> [Assignment] Print nothing but the lines below starting at the line that holds "D1: diode 1N4004 (A +3V3, K VB) -> none" and ending at the line that holds "R4: none -> 56k (+3V3, VB)", including both, each exactly as written.

> [Dataset records]
|---|
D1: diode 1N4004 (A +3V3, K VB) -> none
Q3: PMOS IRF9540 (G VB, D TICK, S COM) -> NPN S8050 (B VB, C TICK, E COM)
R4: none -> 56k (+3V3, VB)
|---|
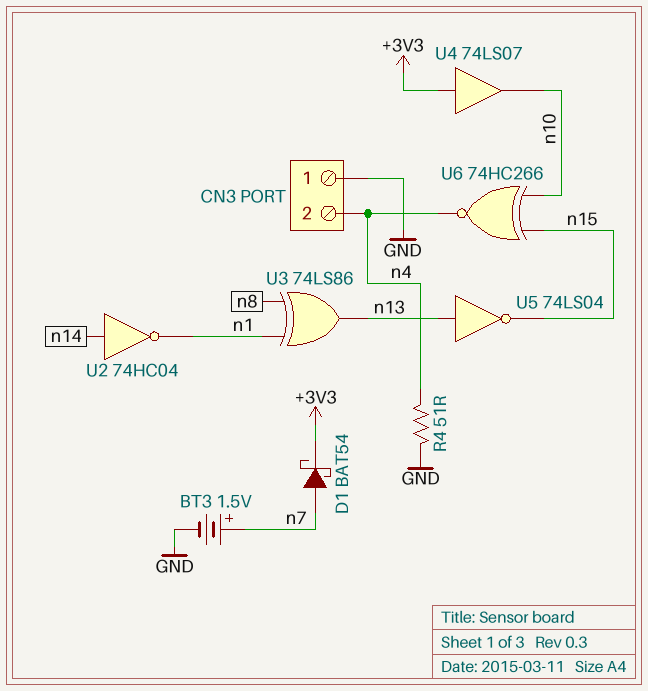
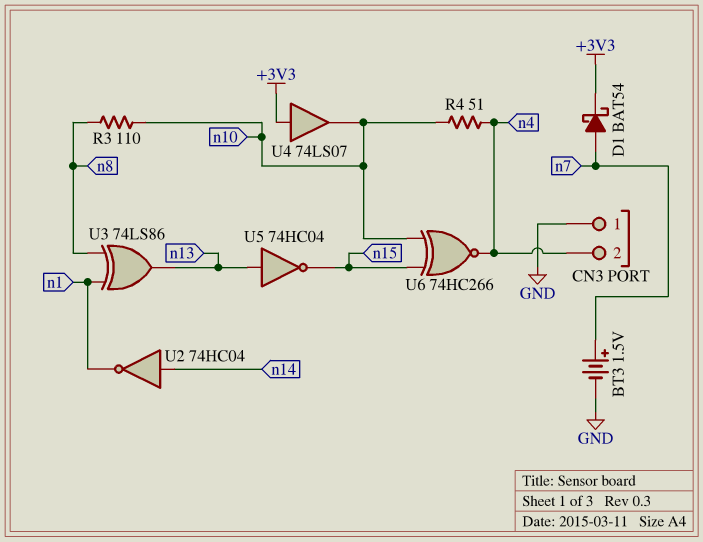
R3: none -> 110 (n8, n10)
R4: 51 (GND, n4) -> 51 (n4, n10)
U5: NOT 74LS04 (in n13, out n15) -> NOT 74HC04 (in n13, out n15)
|---|
> [Finished exercise]
D1: diode 1N4004 (A +3V3, K VB) -> none
Q3: PMOS IRF9540 (G VB, D TICK, S COM) -> NPN S8050 (B VB, C TICK, E COM)
R4: none -> 56k (+3V3, VB)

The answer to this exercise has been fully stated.